**INFORMATION GIVEN:**
------

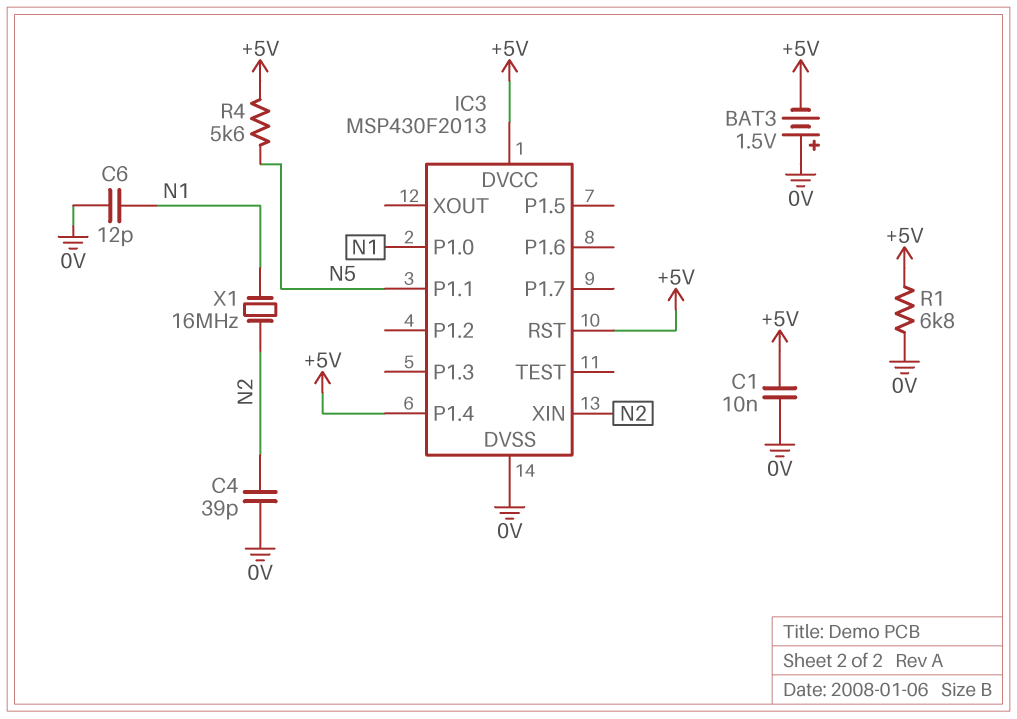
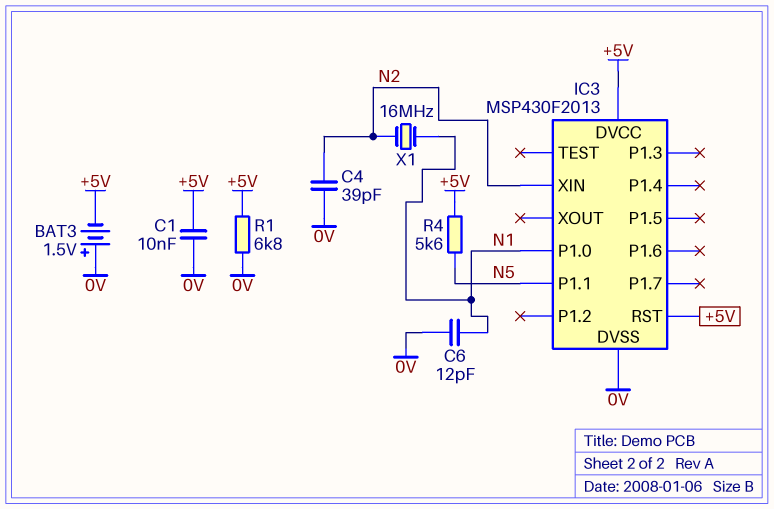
IC3 pin P1.4: +5V -> none

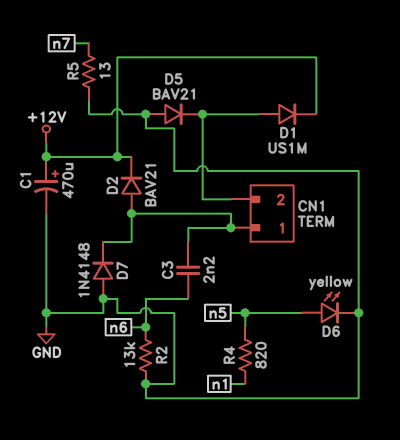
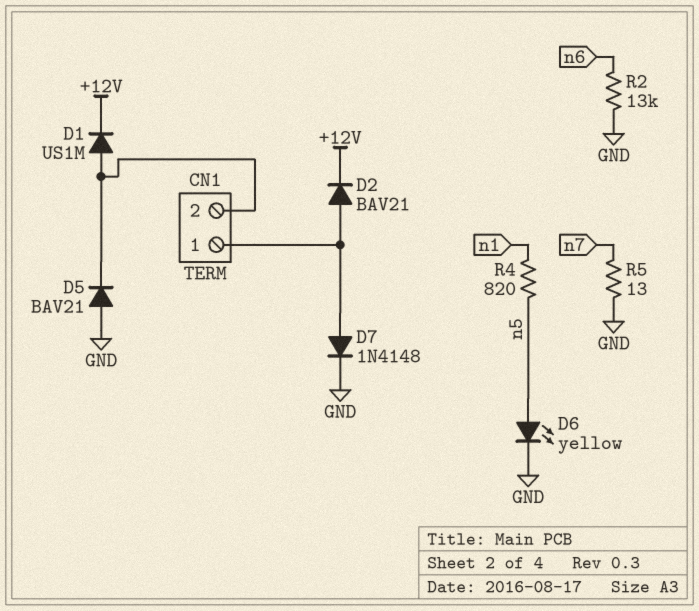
C1: 470uF (plus +12V, minus GND) -> none
C3: 2.2nF (CN1/1, n6) -> none
D7: diode 1N4148 (A GND, K CN1/1) -> diode 1N4148 (A CN1/1, K GND)

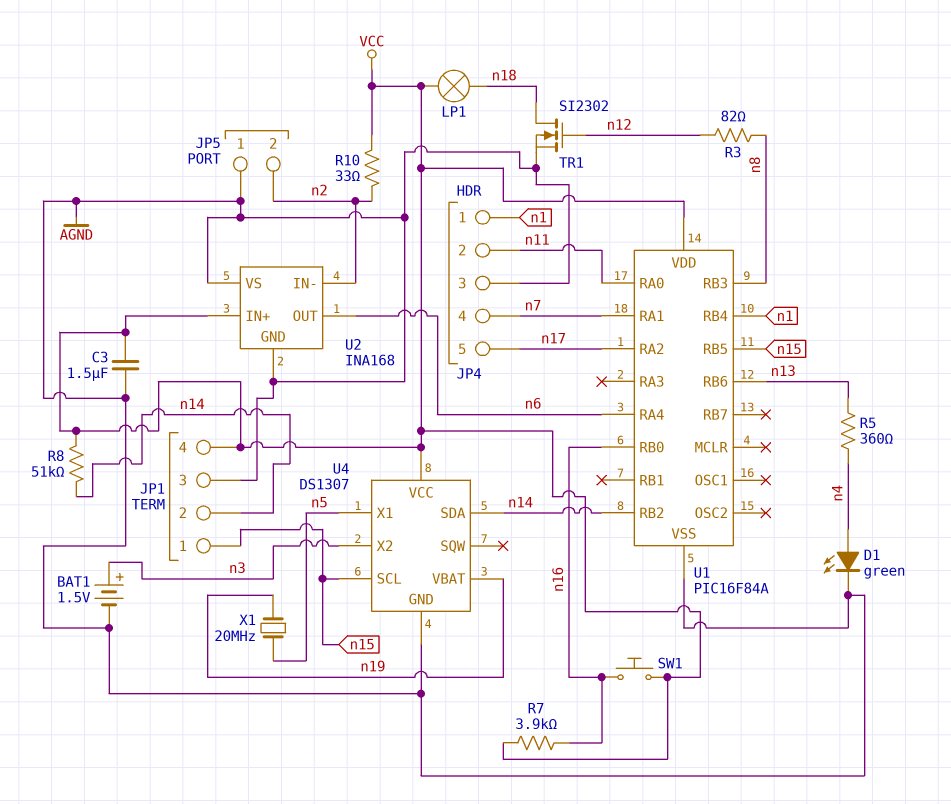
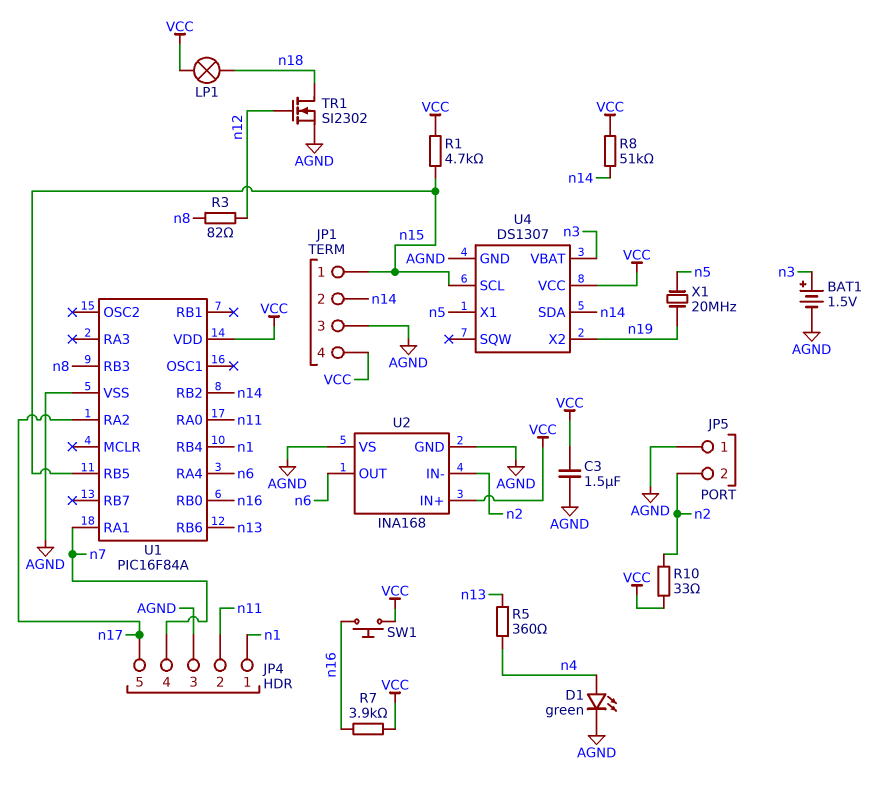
R1: none -> 4.7k (VCC, n15)
U4 pin VBAT: n19 -> n3
U4 pin X2: n3 -> n19

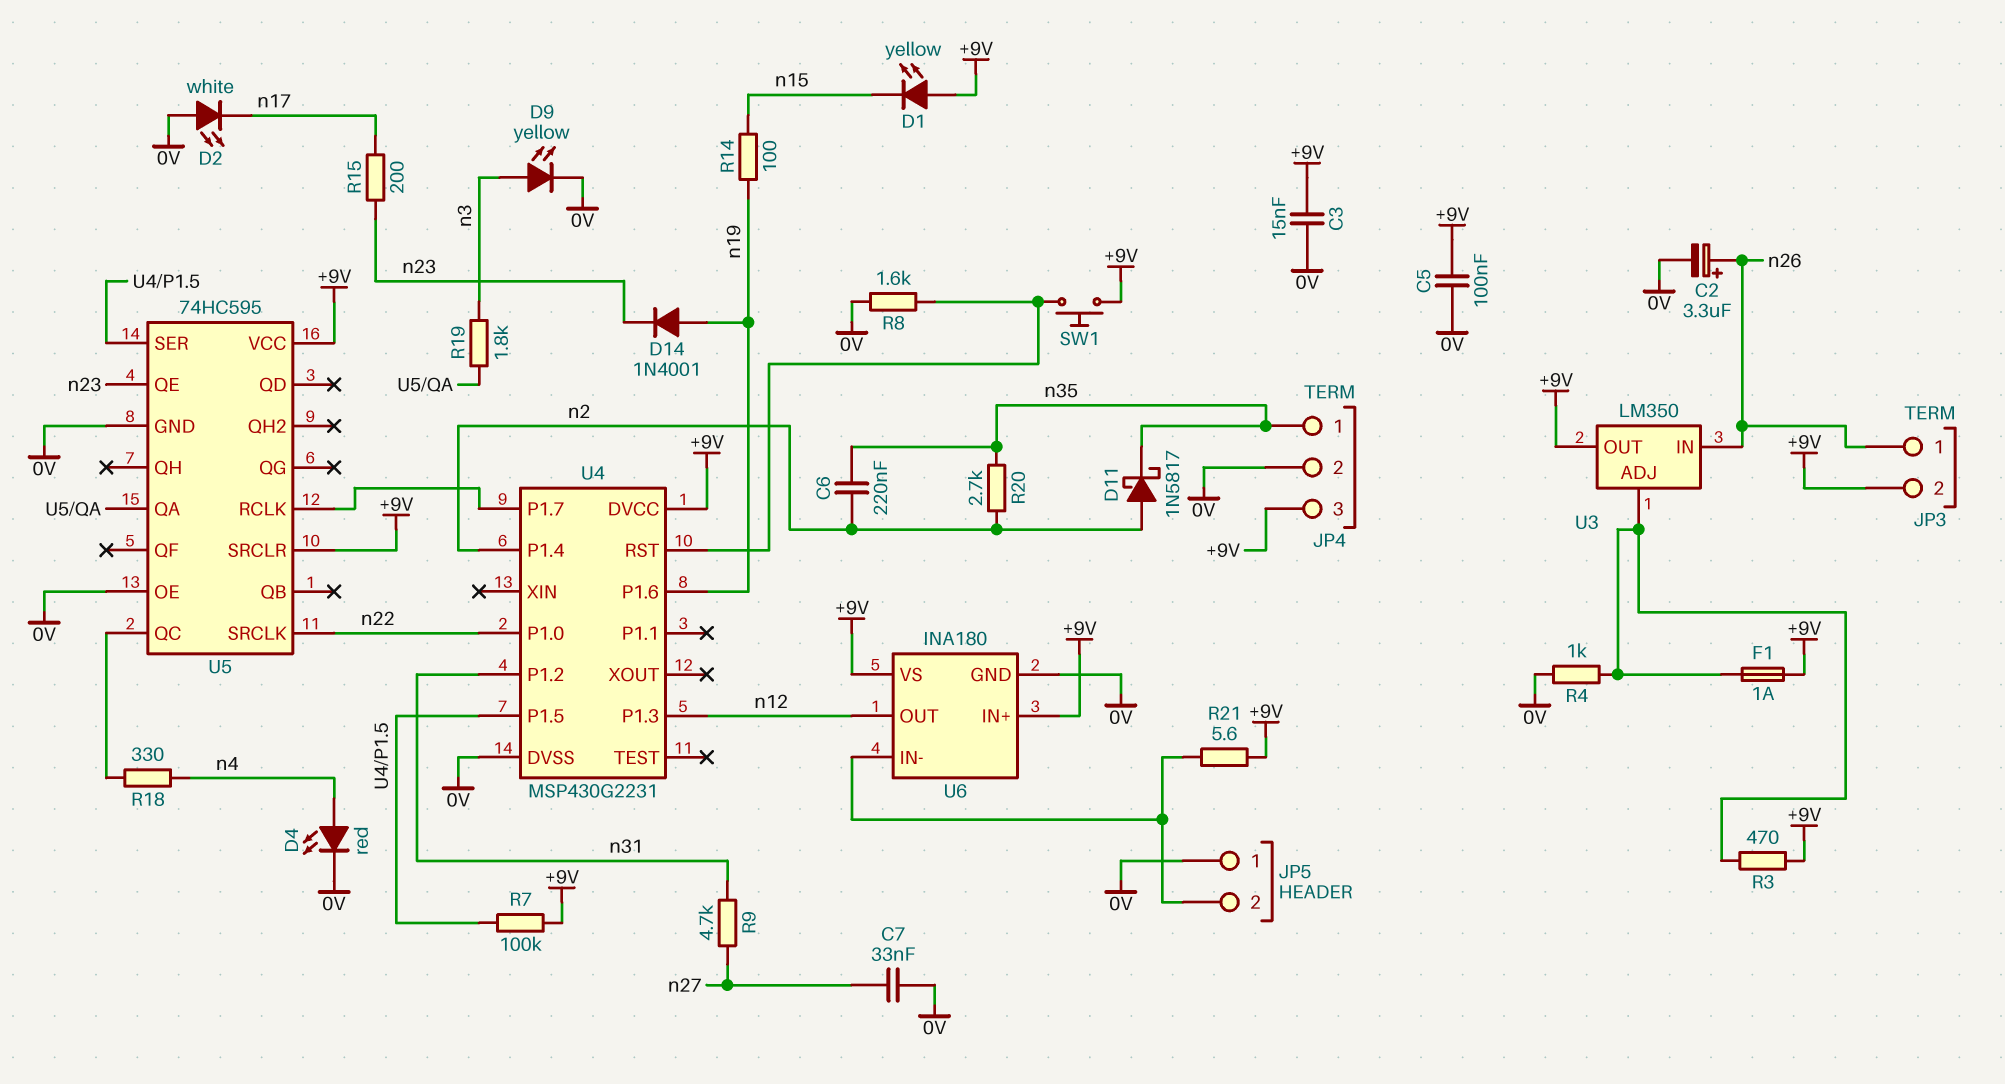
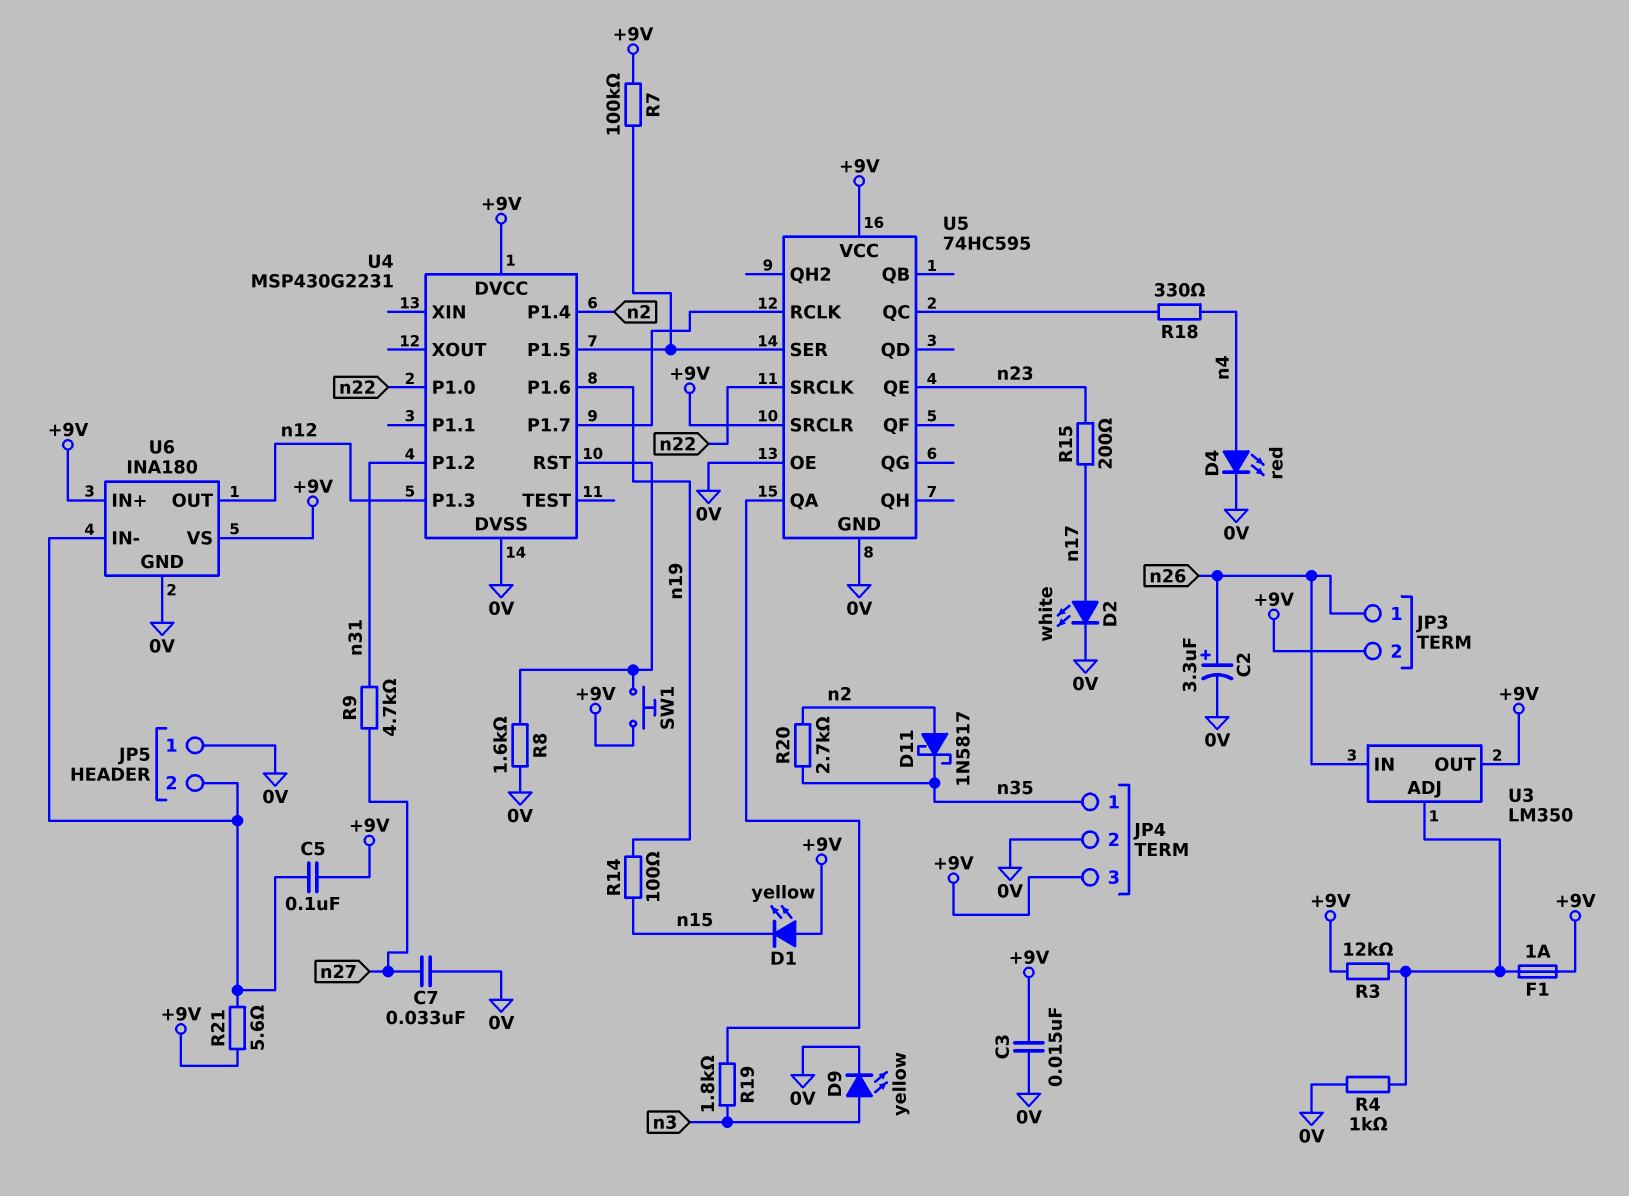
C5: 100nF (+9V, 0V) -> 100nF (+9V, JP5/2)
C6: 220nF (n2, n35) -> none
D2: LED white (A 0V, K n17) -> LED white (A n17, K 0V)
D14: diode 1N4001 (A n19, K n23) -> none
R3: 470 (+9V, U3/ADJ) -> 12k (+9V, U3/ADJ)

------

**ASSIGNMENT:** Every entry above should be given again exactly, with no images included.

**OUTPUT FOR THIS EXERCISE:**
IC3 pin P1.4: +5V -> none

C1: 470uF (plus +12V, minus GND) -> none
C3: 2.2nF (CN1/1, n6) -> none
D7: diode 1N4148 (A GND, K CN1/1) -> diode 1N4148 (A CN1/1, K GND)

R1: none -> 4.7k (VCC, n15)
U4 pin VBAT: n19 -> n3
U4 pin X2: n3 -> n19

C5: 100nF (+9V, 0V) -> 100nF (+9V, JP5/2)
C6: 220nF (n2, n35) -> none
D2: LED white (A 0V, K n17) -> LED white (A n17, K 0V)
D14: diode 1N4001 (A n19, K n23) -> none
R3: 470 (+9V, U3/ADJ) -> 12k (+9V, U3/ADJ)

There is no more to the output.